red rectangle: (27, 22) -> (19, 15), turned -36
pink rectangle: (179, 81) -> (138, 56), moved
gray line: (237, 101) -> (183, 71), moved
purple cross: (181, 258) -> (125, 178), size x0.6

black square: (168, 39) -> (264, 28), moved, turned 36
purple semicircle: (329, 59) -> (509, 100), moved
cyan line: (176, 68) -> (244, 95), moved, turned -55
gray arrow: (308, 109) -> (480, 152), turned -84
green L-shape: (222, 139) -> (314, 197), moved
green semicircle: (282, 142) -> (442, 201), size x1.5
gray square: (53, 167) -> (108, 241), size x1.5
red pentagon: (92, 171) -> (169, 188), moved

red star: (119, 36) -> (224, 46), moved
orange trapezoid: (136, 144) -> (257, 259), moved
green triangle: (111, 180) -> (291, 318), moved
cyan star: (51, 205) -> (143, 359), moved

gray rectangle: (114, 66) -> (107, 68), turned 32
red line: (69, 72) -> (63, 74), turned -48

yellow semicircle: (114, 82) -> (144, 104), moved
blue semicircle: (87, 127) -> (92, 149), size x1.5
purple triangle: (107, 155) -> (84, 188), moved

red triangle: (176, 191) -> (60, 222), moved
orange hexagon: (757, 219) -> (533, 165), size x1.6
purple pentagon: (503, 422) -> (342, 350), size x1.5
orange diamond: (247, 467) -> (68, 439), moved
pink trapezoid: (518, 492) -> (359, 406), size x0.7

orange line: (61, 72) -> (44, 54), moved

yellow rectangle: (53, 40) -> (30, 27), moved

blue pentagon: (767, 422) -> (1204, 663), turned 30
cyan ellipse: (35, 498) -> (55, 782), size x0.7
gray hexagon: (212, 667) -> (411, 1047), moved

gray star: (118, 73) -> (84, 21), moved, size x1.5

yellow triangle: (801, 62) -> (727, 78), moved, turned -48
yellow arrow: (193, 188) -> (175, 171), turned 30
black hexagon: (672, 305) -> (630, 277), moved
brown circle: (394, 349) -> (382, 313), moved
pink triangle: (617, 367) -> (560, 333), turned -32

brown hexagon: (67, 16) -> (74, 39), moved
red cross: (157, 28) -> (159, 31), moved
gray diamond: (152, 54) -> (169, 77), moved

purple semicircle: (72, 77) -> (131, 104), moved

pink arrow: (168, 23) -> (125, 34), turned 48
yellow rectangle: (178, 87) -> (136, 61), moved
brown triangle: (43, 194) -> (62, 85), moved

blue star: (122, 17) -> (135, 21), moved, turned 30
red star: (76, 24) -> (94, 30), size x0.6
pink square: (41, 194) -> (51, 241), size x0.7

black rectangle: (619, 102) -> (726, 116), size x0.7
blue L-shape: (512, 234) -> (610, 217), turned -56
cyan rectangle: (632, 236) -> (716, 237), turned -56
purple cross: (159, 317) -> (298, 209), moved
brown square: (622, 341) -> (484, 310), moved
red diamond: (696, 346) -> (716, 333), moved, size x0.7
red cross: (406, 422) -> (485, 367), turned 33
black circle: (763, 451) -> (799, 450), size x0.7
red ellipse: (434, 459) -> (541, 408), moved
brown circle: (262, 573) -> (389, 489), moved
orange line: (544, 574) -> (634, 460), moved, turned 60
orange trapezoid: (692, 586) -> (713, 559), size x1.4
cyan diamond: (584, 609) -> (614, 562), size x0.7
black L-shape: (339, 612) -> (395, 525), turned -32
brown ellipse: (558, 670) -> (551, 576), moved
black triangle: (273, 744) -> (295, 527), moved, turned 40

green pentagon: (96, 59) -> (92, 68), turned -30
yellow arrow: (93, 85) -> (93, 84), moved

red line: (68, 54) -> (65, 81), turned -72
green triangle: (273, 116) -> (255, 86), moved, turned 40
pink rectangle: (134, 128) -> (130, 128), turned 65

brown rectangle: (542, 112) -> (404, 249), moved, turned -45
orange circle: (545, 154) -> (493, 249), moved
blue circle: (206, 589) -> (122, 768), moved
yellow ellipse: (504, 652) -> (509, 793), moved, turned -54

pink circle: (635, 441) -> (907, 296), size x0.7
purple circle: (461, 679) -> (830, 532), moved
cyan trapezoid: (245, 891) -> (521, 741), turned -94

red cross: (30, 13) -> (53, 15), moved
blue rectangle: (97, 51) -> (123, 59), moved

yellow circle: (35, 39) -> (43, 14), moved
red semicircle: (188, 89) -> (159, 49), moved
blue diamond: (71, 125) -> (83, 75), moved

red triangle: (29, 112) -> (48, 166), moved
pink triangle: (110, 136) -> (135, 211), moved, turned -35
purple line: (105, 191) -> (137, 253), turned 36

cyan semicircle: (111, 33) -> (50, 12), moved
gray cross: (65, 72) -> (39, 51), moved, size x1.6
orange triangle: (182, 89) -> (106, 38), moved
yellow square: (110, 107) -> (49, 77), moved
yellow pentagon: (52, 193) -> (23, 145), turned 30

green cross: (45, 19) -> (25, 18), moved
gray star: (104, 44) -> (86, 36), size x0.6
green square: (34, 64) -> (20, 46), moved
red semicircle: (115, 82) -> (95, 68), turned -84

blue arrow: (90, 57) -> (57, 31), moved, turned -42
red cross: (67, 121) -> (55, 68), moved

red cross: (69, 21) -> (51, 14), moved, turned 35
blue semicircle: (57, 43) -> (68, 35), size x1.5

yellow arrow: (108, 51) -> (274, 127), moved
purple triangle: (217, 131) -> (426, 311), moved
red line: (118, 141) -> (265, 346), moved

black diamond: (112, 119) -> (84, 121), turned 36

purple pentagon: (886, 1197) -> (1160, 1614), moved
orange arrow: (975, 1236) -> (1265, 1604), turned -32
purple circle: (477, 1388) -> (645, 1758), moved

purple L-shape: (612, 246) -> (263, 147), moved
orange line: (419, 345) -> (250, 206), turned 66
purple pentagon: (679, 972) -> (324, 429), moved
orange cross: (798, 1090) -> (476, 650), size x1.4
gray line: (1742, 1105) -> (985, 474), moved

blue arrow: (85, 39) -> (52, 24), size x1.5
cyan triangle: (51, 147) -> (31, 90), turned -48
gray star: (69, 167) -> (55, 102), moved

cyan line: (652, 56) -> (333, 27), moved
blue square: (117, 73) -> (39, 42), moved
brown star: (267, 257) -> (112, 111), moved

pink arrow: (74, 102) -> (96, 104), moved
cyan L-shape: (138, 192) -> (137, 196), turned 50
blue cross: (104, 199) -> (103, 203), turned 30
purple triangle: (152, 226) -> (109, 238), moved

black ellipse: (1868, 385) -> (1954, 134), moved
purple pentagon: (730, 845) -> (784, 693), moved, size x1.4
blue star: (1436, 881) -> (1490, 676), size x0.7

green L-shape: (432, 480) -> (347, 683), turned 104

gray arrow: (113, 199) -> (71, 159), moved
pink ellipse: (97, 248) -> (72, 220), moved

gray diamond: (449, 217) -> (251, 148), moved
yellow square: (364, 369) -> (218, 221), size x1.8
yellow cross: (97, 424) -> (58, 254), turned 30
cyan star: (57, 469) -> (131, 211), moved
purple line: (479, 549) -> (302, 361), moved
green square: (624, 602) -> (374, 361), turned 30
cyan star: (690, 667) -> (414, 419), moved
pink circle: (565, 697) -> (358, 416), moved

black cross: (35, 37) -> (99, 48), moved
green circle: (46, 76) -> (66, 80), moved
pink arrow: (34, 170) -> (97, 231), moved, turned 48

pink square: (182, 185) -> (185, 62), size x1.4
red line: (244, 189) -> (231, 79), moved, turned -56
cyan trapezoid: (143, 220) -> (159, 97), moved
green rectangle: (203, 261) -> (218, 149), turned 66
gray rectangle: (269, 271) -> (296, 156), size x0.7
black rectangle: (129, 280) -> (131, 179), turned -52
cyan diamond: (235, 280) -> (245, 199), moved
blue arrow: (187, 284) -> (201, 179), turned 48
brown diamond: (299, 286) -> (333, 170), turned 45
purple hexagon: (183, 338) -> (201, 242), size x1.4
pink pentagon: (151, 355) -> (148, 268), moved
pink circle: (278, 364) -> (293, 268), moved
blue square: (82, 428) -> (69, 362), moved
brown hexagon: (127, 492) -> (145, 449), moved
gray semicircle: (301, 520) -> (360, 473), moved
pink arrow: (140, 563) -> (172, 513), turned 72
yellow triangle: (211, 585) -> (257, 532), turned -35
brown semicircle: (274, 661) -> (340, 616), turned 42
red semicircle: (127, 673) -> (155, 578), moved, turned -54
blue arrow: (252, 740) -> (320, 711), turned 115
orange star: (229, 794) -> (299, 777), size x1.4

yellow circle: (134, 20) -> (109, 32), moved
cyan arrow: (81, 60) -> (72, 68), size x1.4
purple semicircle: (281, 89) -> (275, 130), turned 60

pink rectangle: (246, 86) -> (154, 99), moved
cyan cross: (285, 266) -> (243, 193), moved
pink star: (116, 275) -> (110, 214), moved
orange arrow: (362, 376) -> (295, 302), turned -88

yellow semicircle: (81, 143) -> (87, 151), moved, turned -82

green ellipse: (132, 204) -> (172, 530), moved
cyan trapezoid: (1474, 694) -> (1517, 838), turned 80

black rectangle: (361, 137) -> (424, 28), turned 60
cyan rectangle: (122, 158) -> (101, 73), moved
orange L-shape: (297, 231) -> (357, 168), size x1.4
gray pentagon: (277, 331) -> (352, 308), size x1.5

━━━━━━

> _What is expected_
Return exactly, and only, the lines above starting at the line that contains "gray semicircle: (301, 520)" and ending at the line that contains "pink rectangle: (246, 86) -> (154, 99), moved".

> _Result below_
gray semicircle: (301, 520) -> (360, 473), moved
pink arrow: (140, 563) -> (172, 513), turned 72
yellow triangle: (211, 585) -> (257, 532), turned -35
brown semicircle: (274, 661) -> (340, 616), turned 42
red semicircle: (127, 673) -> (155, 578), moved, turned -54
blue arrow: (252, 740) -> (320, 711), turned 115
orange star: (229, 794) -> (299, 777), size x1.4

yellow circle: (134, 20) -> (109, 32), moved
cyan arrow: (81, 60) -> (72, 68), size x1.4
purple semicircle: (281, 89) -> (275, 130), turned 60

pink rectangle: (246, 86) -> (154, 99), moved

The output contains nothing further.